**Activity:**
Beginning at the line containing "yellow circle: (208, 193)" in the material below and ending at the line containing "cyan line: (59, 79) -> (37, 79), moved", return each line exactly and add nothing.

** Opening Source data block **

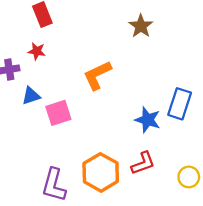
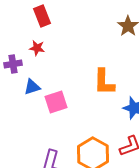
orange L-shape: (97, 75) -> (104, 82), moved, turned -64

** Closing Source data block **
** Opening Source data block **

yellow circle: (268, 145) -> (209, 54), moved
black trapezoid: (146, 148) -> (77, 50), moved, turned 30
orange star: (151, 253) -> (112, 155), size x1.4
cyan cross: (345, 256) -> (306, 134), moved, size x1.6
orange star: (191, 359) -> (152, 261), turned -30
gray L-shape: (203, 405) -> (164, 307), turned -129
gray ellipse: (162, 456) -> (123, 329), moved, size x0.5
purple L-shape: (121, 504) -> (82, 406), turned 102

** Closing Source data block **
** Opening Source data block **

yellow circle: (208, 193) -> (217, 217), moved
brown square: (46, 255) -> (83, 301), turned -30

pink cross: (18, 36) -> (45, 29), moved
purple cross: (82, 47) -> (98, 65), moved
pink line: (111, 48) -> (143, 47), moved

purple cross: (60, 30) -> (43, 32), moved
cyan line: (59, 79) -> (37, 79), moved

** Closing Source data block **

**Your response:**
yellow circle: (208, 193) -> (217, 217), moved
brown square: (46, 255) -> (83, 301), turned -30

pink cross: (18, 36) -> (45, 29), moved
purple cross: (82, 47) -> (98, 65), moved
pink line: (111, 48) -> (143, 47), moved

purple cross: (60, 30) -> (43, 32), moved
cyan line: (59, 79) -> (37, 79), moved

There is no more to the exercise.